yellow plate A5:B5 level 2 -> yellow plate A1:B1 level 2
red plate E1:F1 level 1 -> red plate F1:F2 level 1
==
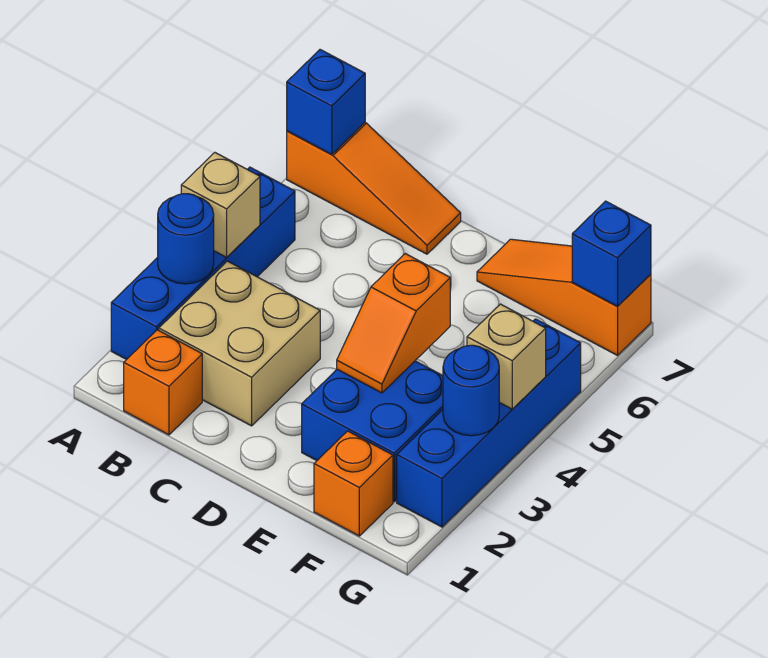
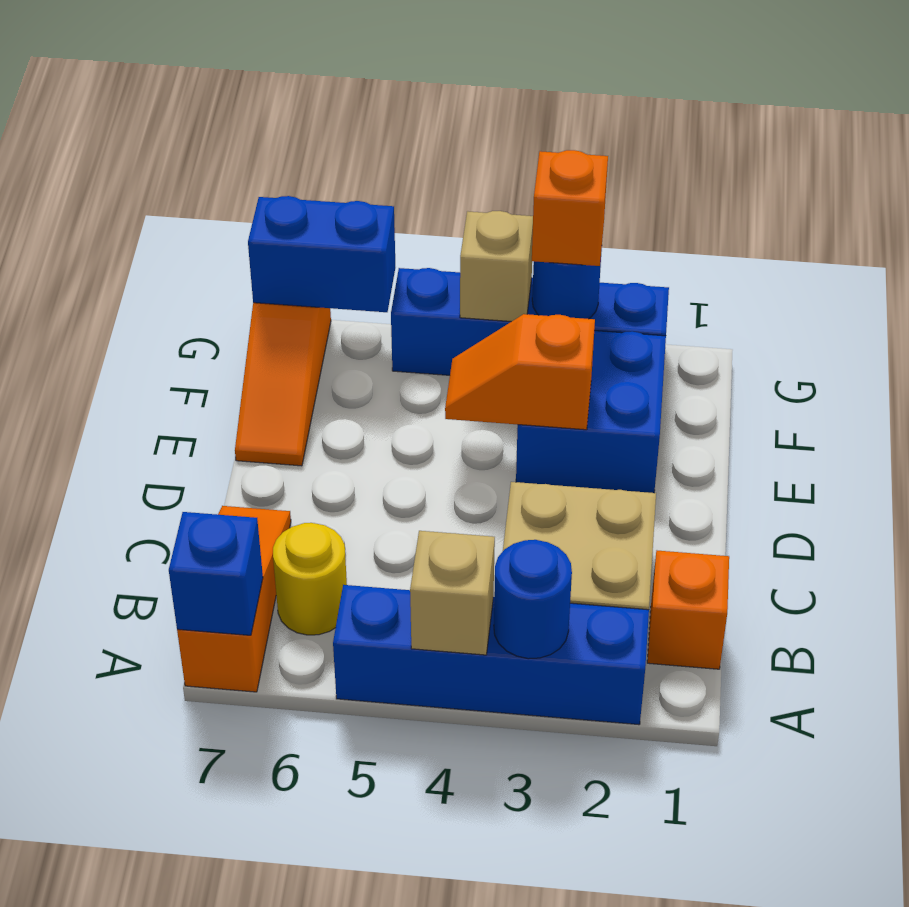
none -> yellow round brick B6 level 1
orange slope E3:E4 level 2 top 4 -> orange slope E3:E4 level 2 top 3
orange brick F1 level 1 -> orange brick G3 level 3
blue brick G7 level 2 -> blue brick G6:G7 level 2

**Exercise objective:** Each line in the listing above from the one containing "yellow plate A5:B5" through the one containing "red plate E1:F1" should be repeated exactly, and no other line.

**Output below:**
yellow plate A5:B5 level 2 -> yellow plate A1:B1 level 2
red plate E1:F1 level 1 -> red plate F1:F2 level 1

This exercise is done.